(Before-and-after scene images)
::::::::

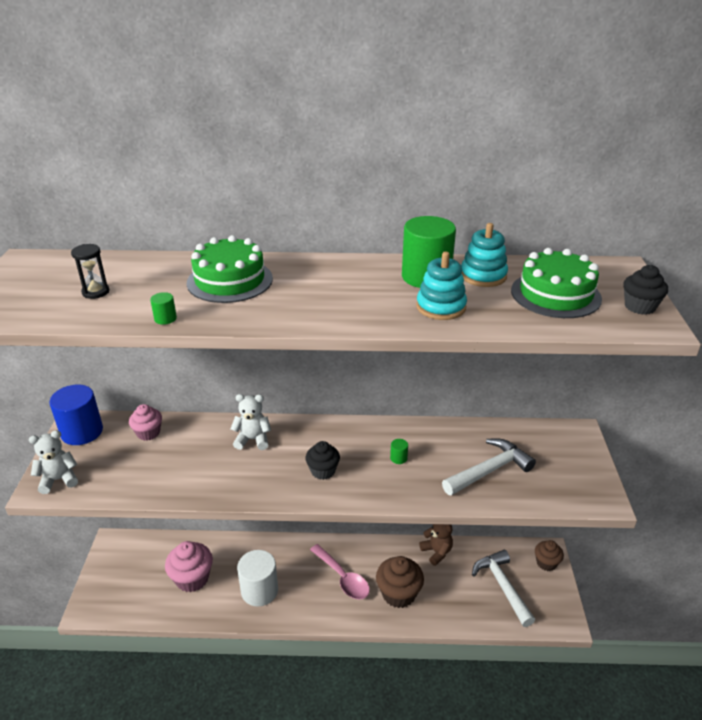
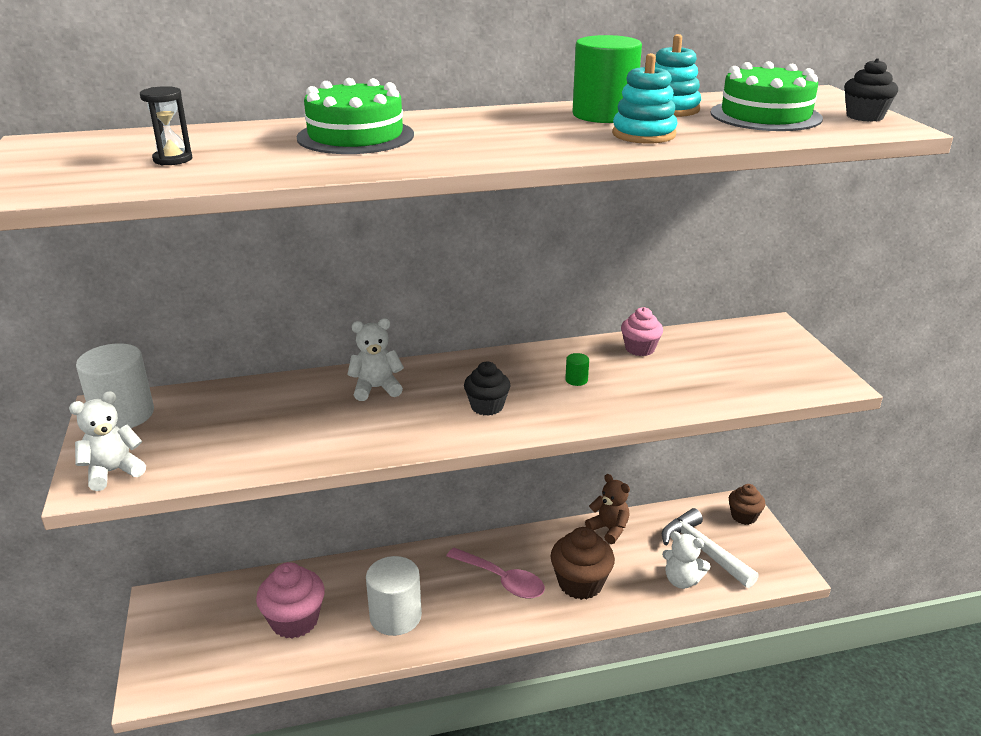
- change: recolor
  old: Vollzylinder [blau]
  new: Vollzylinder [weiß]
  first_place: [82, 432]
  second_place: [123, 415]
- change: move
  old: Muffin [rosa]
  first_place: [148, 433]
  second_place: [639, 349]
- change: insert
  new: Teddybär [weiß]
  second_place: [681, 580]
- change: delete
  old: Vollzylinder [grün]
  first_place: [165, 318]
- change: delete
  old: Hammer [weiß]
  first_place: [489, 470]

::::::::

* _What is expected_:
Reproduce, without alteration and without pictures, only those lines that lie between the first line of the entries above and the line containing "second_place: [681, 580]", both of them included.

* _Task output_:
- change: recolor
  old: Vollzylinder [blau]
  new: Vollzylinder [weiß]
  first_place: [82, 432]
  second_place: [123, 415]
- change: move
  old: Muffin [rosa]
  first_place: [148, 433]
  second_place: [639, 349]
- change: insert
  new: Teddybär [weiß]
  second_place: [681, 580]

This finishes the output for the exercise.